Without including any picture, copy the entries that follow word for word.

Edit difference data
-=-=-=-=-

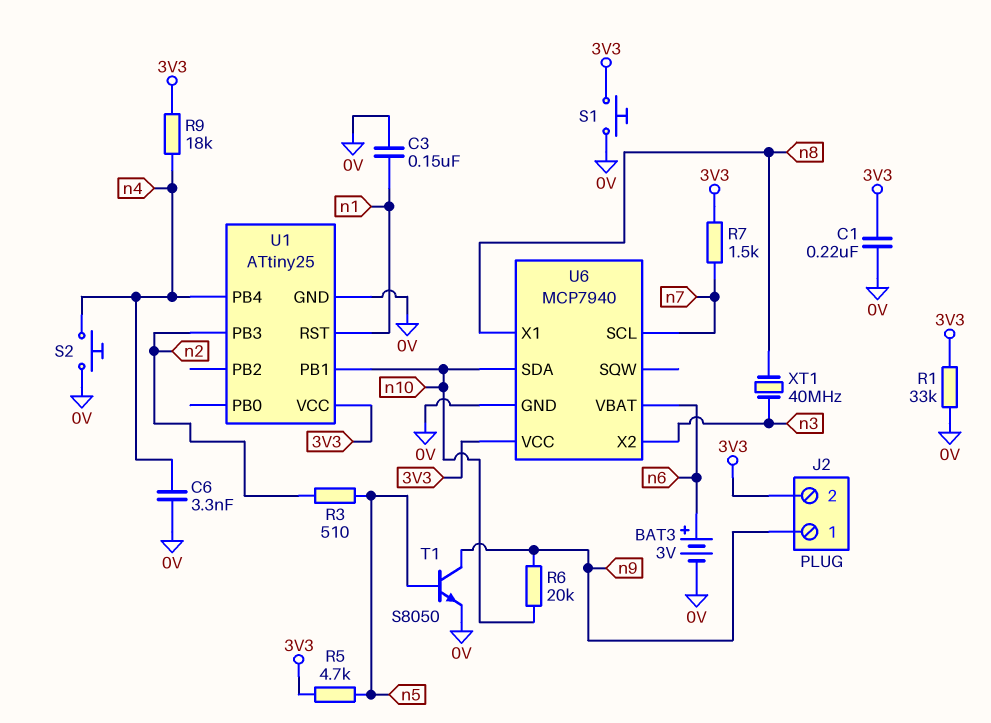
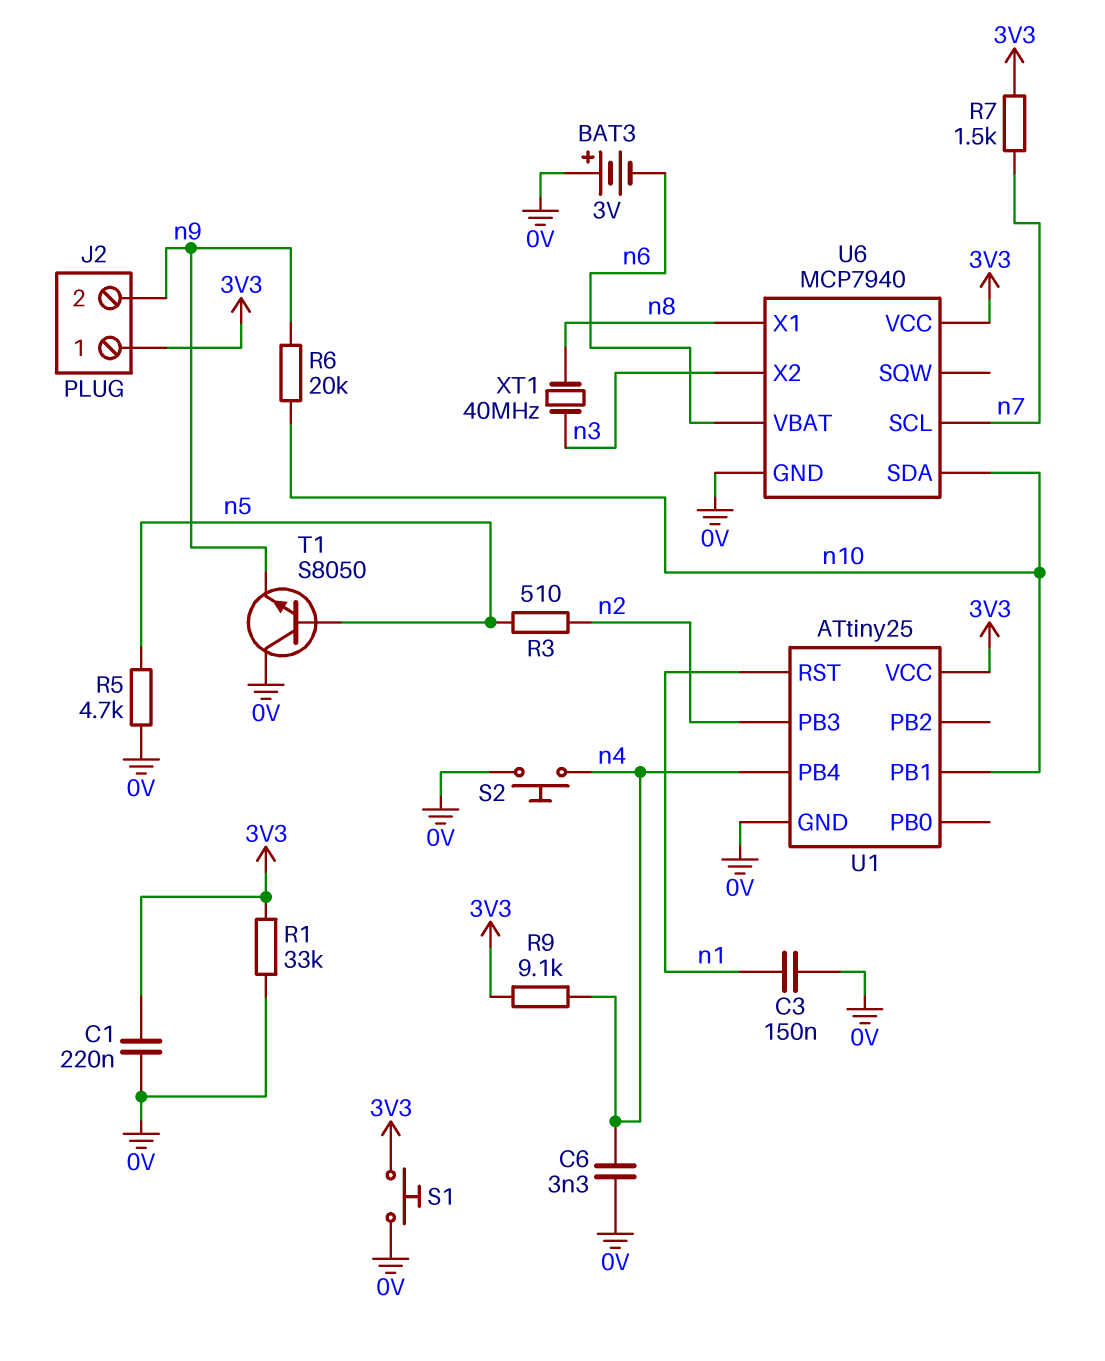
BAT3: 3V (plus n6, minus 0V) -> 3V (plus 0V, minus n6)
J2 pin 1: n9 -> 3V3
J2 pin 2: 3V3 -> n9
R5: 4.7k (3V3, n5) -> 4.7k (0V, n5)
R9: 18k (3V3, n4) -> 9.1k (3V3, n4)
T1: NPN S8050 (B n5, C n9, E 0V) -> NPN S8050 (B n5, C 0V, E n9)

-=-=-=-=-

Result for this task
BAT3: 3V (plus n6, minus 0V) -> 3V (plus 0V, minus n6)
J2 pin 1: n9 -> 3V3
J2 pin 2: 3V3 -> n9
R5: 4.7k (3V3, n5) -> 4.7k (0V, n5)
R9: 18k (3V3, n4) -> 9.1k (3V3, n4)
T1: NPN S8050 (B n5, C n9, E 0V) -> NPN S8050 (B n5, C 0V, E n9)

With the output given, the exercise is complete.